Object matching data.
= Beginning of Section =
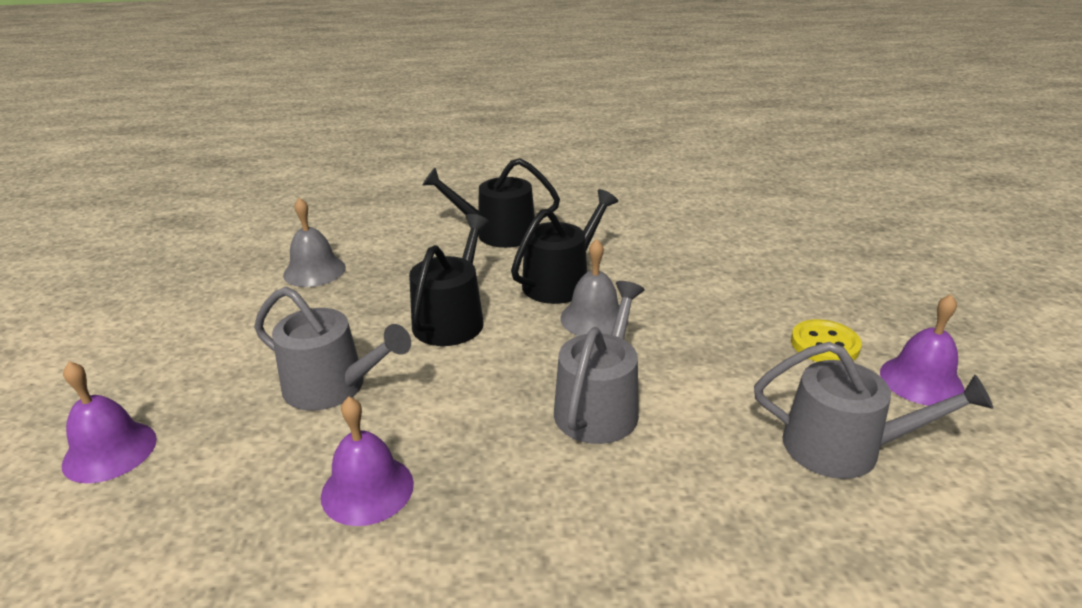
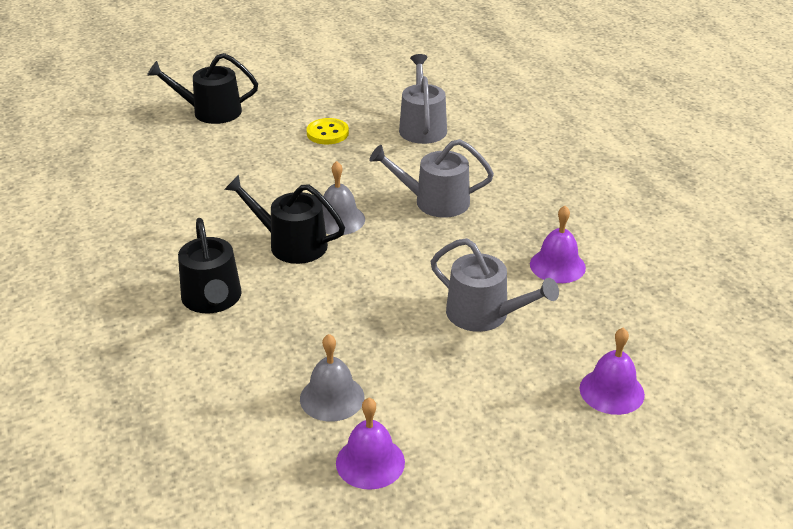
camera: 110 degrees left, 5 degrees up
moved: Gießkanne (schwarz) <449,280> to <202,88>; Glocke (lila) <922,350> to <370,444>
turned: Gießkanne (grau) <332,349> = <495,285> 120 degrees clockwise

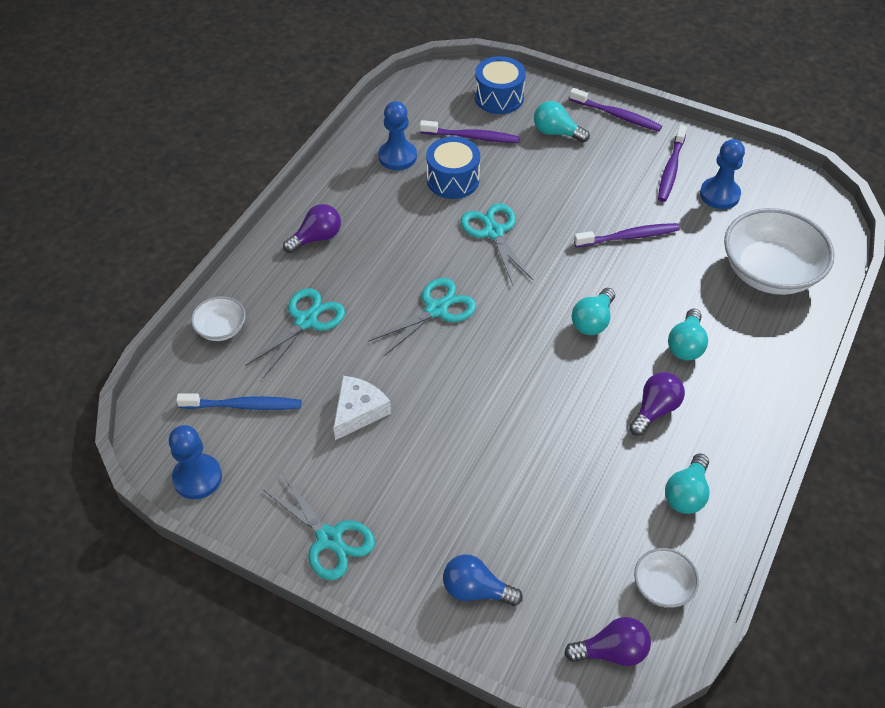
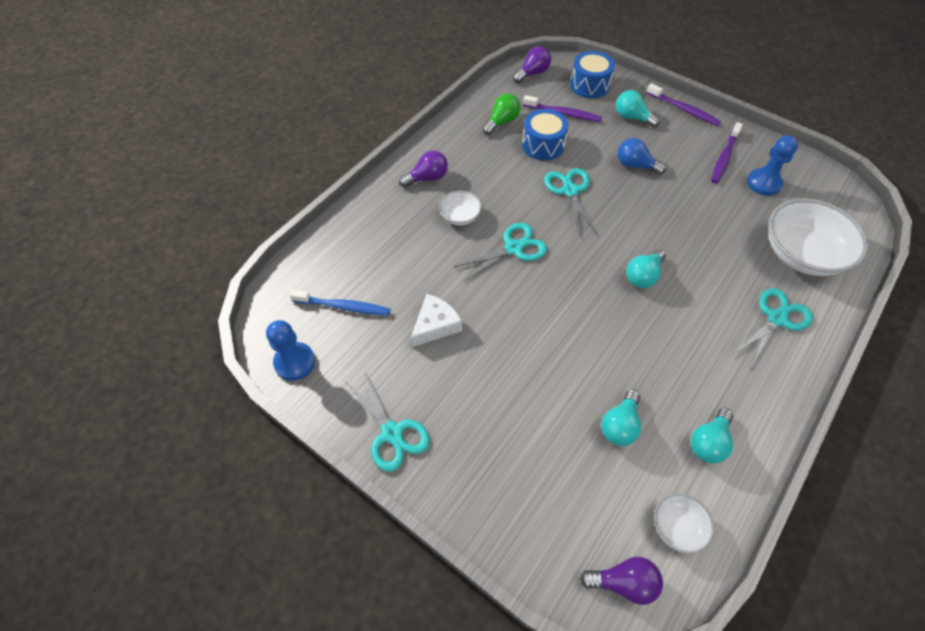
camera: 10 degrees right, 5 degrees up
removed: Zahnbürste (lila) <627,235>
moved: Schüssel (weiß) <218,318> to <460,208>; Glühbirne (lila) <657,404> to <532,64>; Glühbirne (türkis) <688,334> to <621,417>; Glühbirne (blau) <483,580> to <641,156>; Schere (türkis) <295,333> to <772,328>
replaced: Bauer (blau) <397,135> to Glühbirne (grün) <502,114>

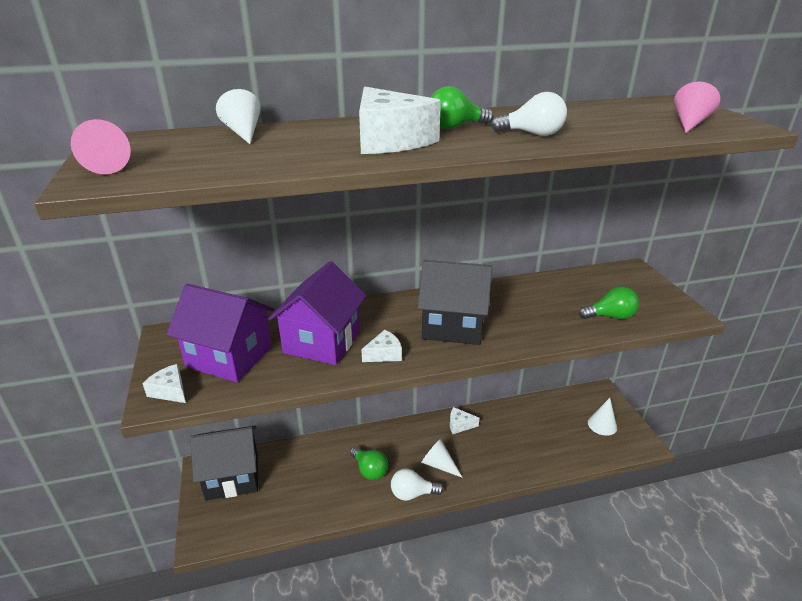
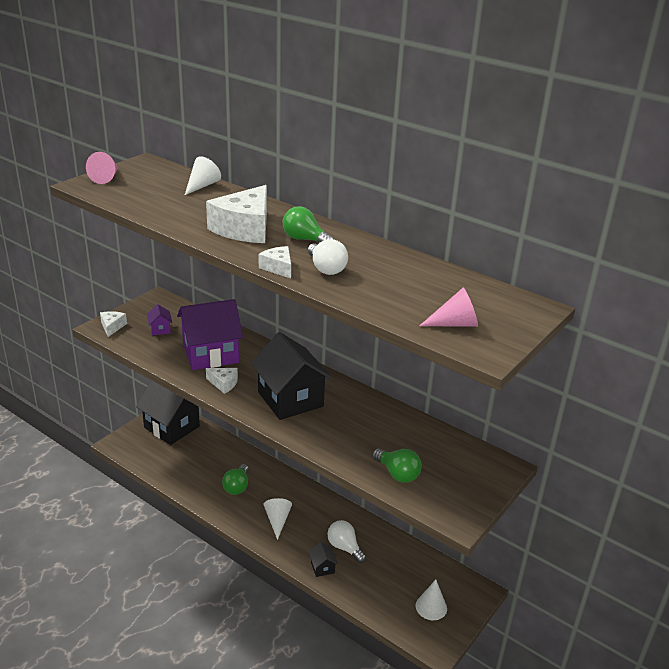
camera: 50 degrees right, 0 degrees up
added: Haus (schwarz) <323,559>
moved: Käse (weiß) <464,420> to <275,262>; Glühbirne (weiß) <417,484> to <346,541>
resized: Haus (lila) <220,333> = <159,320> x0.42

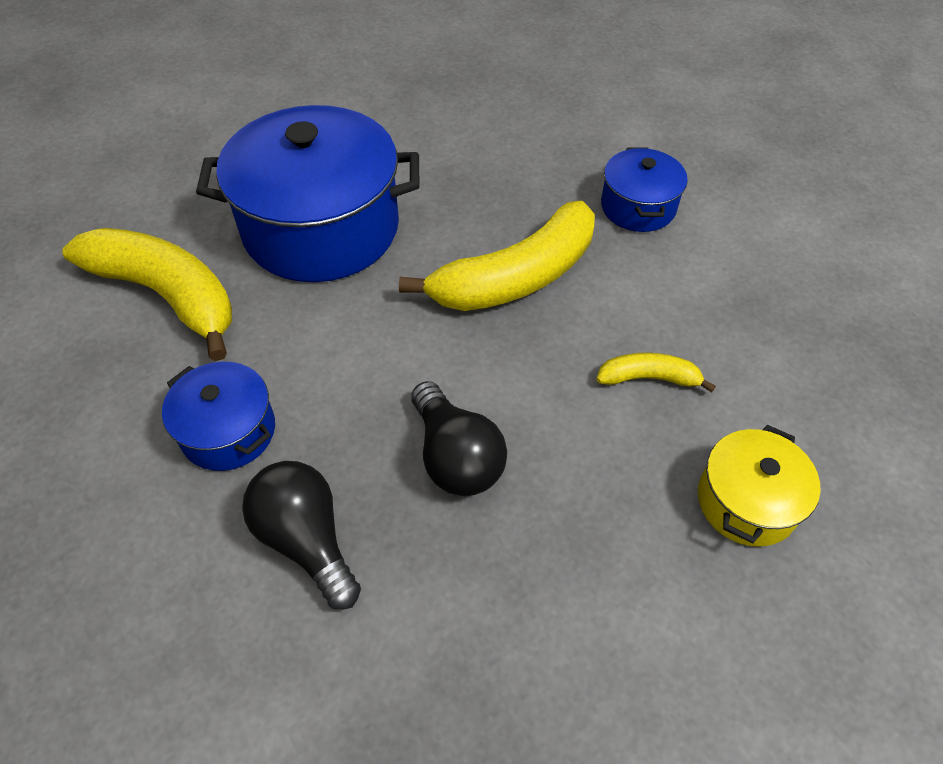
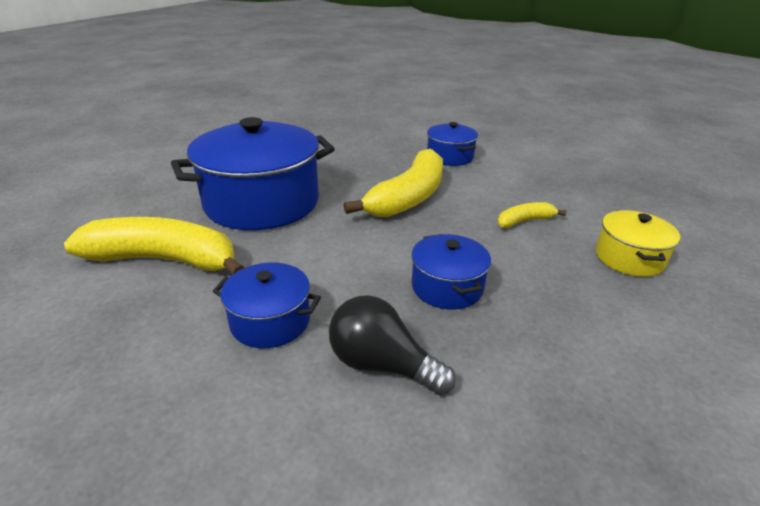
camera: 25 degrees left, 20 degrees down
replaced: Glühbirne (schwarz) <459,438> to Kochtopf (blau) <451,272>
= End of Section =
Task requirements.
Each record above should be duplicated word for word, with no pictures included.

Output.
camera: 110 degrees left, 5 degrees up
moved: Gießkanne (schwarz) <449,280> to <202,88>; Glocke (lila) <922,350> to <370,444>
turned: Gießkanne (grau) <332,349> = <495,285> 120 degrees clockwise

camera: 10 degrees right, 5 degrees up
removed: Zahnbürste (lila) <627,235>
moved: Schüssel (weiß) <218,318> to <460,208>; Glühbirne (lila) <657,404> to <532,64>; Glühbirne (türkis) <688,334> to <621,417>; Glühbirne (blau) <483,580> to <641,156>; Schere (türkis) <295,333> to <772,328>
replaced: Bauer (blau) <397,135> to Glühbirne (grün) <502,114>

camera: 50 degrees right, 0 degrees up
added: Haus (schwarz) <323,559>
moved: Käse (weiß) <464,420> to <275,262>; Glühbirne (weiß) <417,484> to <346,541>
resized: Haus (lila) <220,333> = <159,320> x0.42

camera: 25 degrees left, 20 degrees down
replaced: Glühbirne (schwarz) <459,438> to Kochtopf (blau) <451,272>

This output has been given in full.